(YOUR ASSIGNMENT)
From the listing below, restate word for word the lines from the line containing "orange brick H6:I7" down through the line containing "blue brick I3". Exclude pictures.

(RECORDS FOR THIS EXERCISE)
########

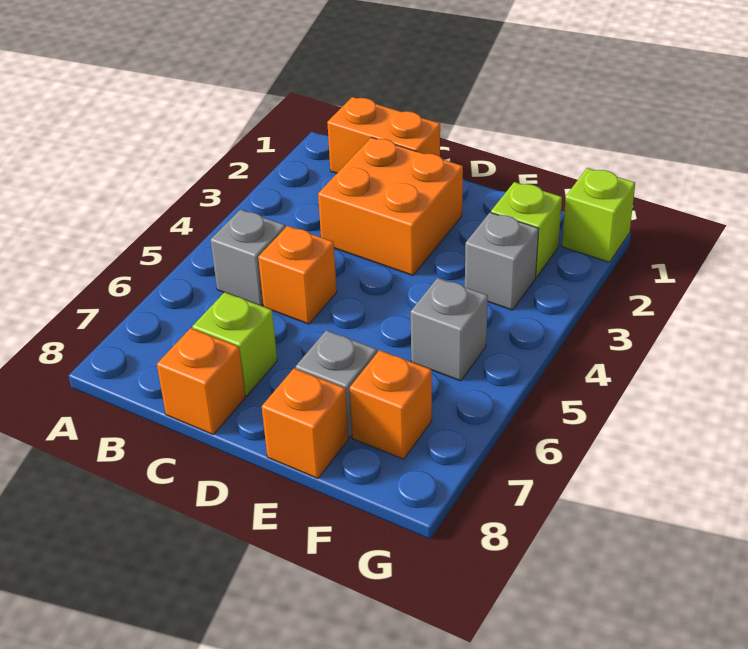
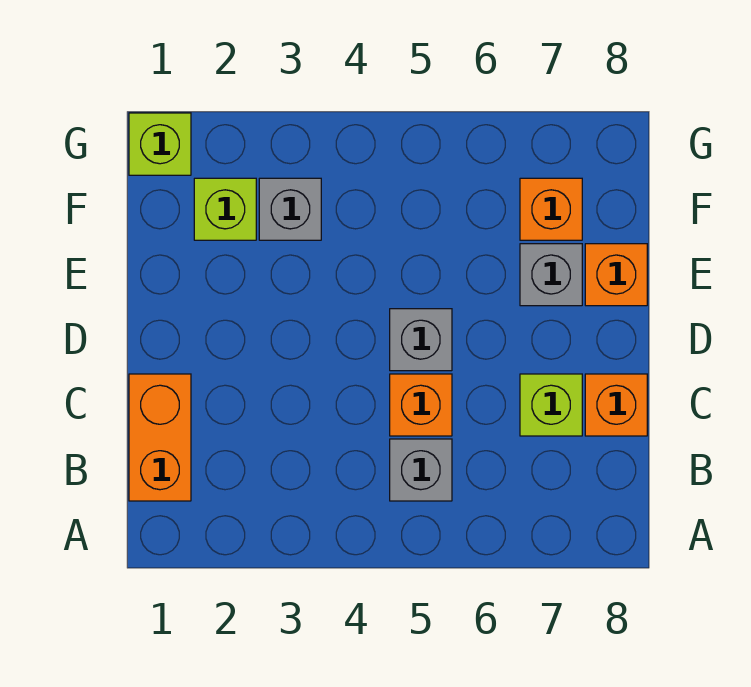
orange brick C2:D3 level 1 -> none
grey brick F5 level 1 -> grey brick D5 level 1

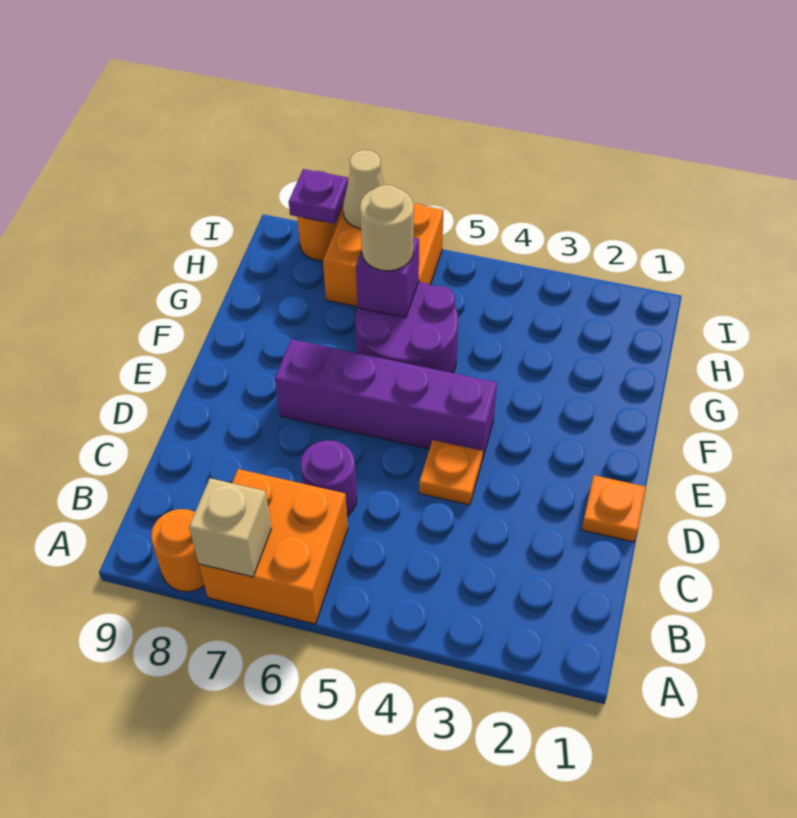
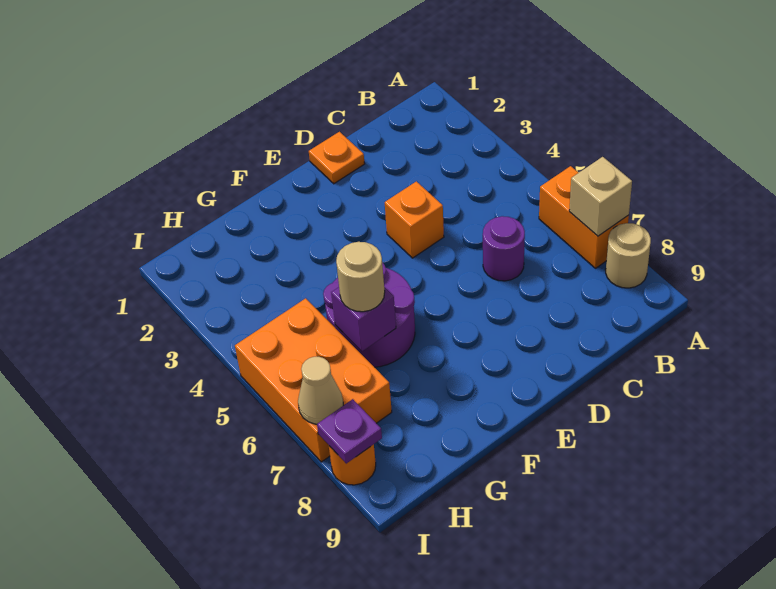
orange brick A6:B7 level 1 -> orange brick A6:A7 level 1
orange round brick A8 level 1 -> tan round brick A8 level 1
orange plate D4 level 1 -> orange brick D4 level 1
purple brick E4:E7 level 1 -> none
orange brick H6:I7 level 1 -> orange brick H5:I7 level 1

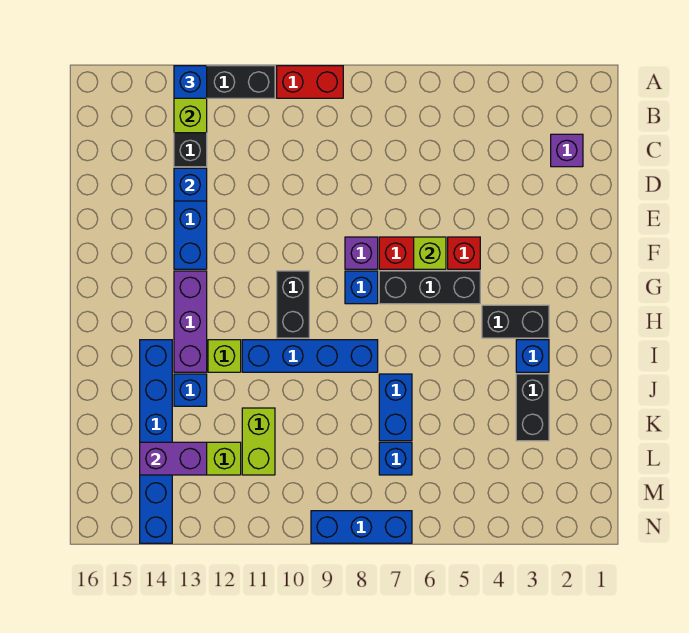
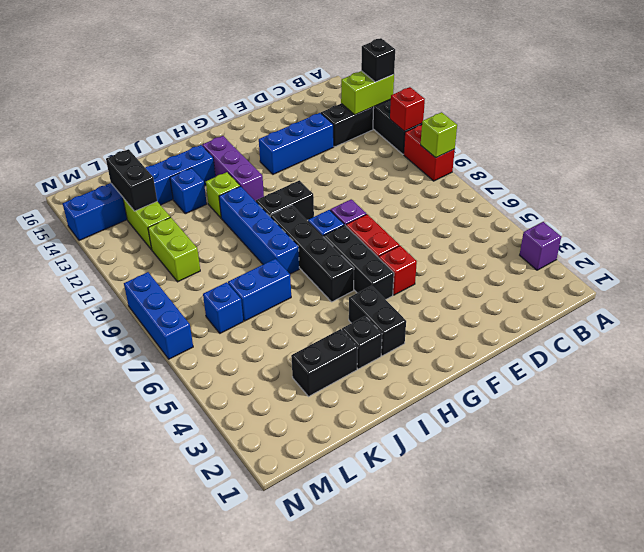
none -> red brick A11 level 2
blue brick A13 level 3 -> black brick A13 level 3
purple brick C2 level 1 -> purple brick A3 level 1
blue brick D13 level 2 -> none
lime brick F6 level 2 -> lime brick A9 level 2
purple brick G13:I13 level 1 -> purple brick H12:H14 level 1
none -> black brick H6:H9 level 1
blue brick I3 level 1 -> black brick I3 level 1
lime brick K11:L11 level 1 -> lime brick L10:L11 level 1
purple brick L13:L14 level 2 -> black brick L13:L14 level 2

########

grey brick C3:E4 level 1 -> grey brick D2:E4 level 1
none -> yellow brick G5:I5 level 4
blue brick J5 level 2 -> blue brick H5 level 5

########

(ANSWER SECTION)
orange brick H6:I7 level 1 -> orange brick H5:I7 level 1

none -> red brick A11 level 2
blue brick A13 level 3 -> black brick A13 level 3
purple brick C2 level 1 -> purple brick A3 level 1
blue brick D13 level 2 -> none
lime brick F6 level 2 -> lime brick A9 level 2
purple brick G13:I13 level 1 -> purple brick H12:H14 level 1
none -> black brick H6:H9 level 1
blue brick I3 level 1 -> black brick I3 level 1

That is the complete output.